» **How to complete this task**:
Please return every line in the entries below with the word "none" in it.

*** Begin section ***

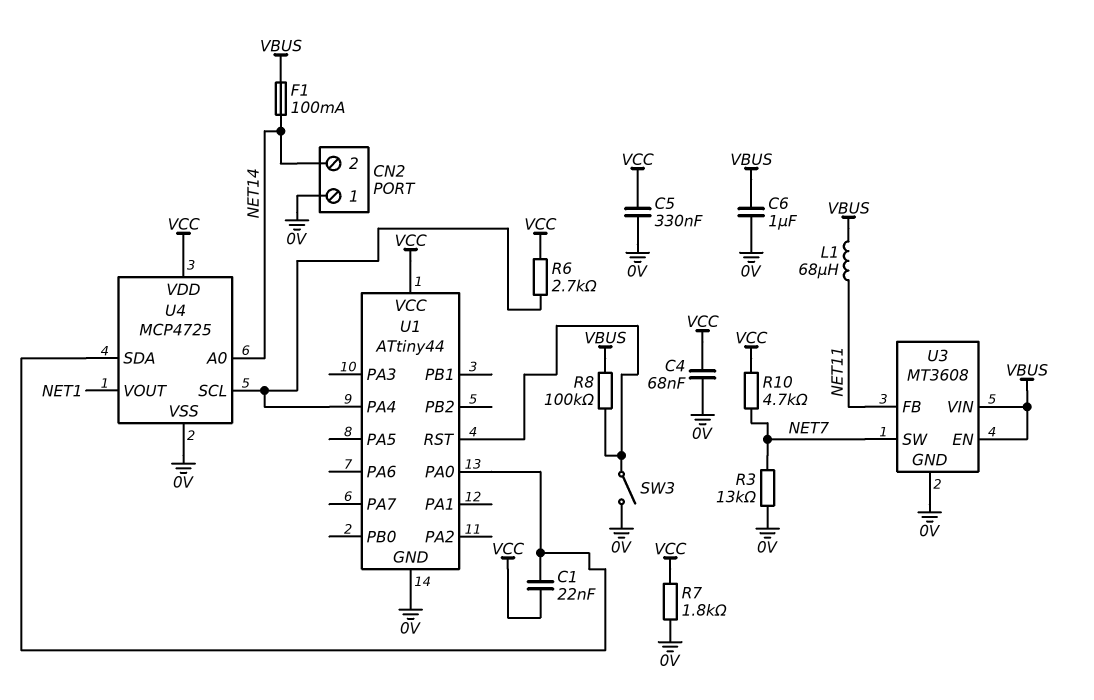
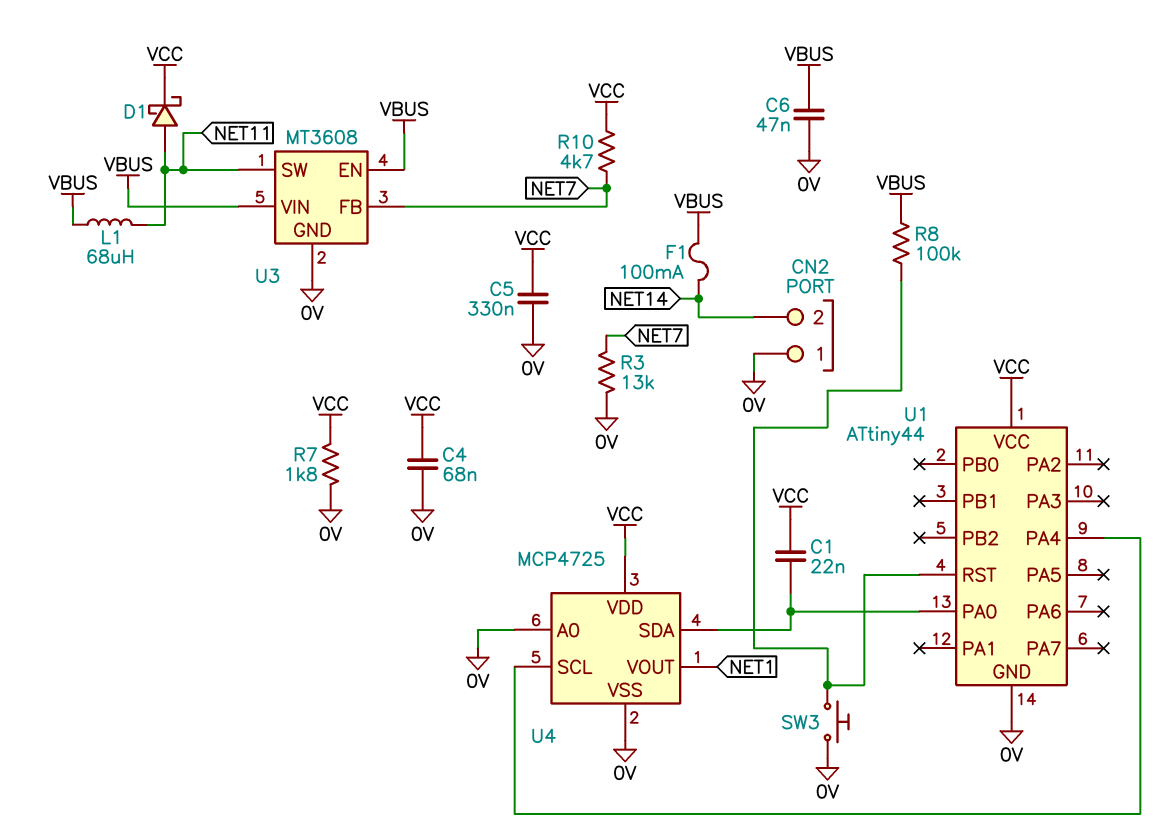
C6: 1uF (0V, VBUS) -> 47nF (0V, VBUS)
D1: none -> schottky (A NET11, K VCC)
R6: 2.7k (U1/PA4, VCC) -> none
SW3: switch (0V, U1/RST) -> button (0V, U1/RST)
U3 pin FB: NET11 -> NET7
U3 pin SW: NET7 -> NET11
U4 pin A0: NET14 -> 0V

*** End section ***

» **Reply to the exercise**:
D1: none -> schottky (A NET11, K VCC)
R6: 2.7k (U1/PA4, VCC) -> none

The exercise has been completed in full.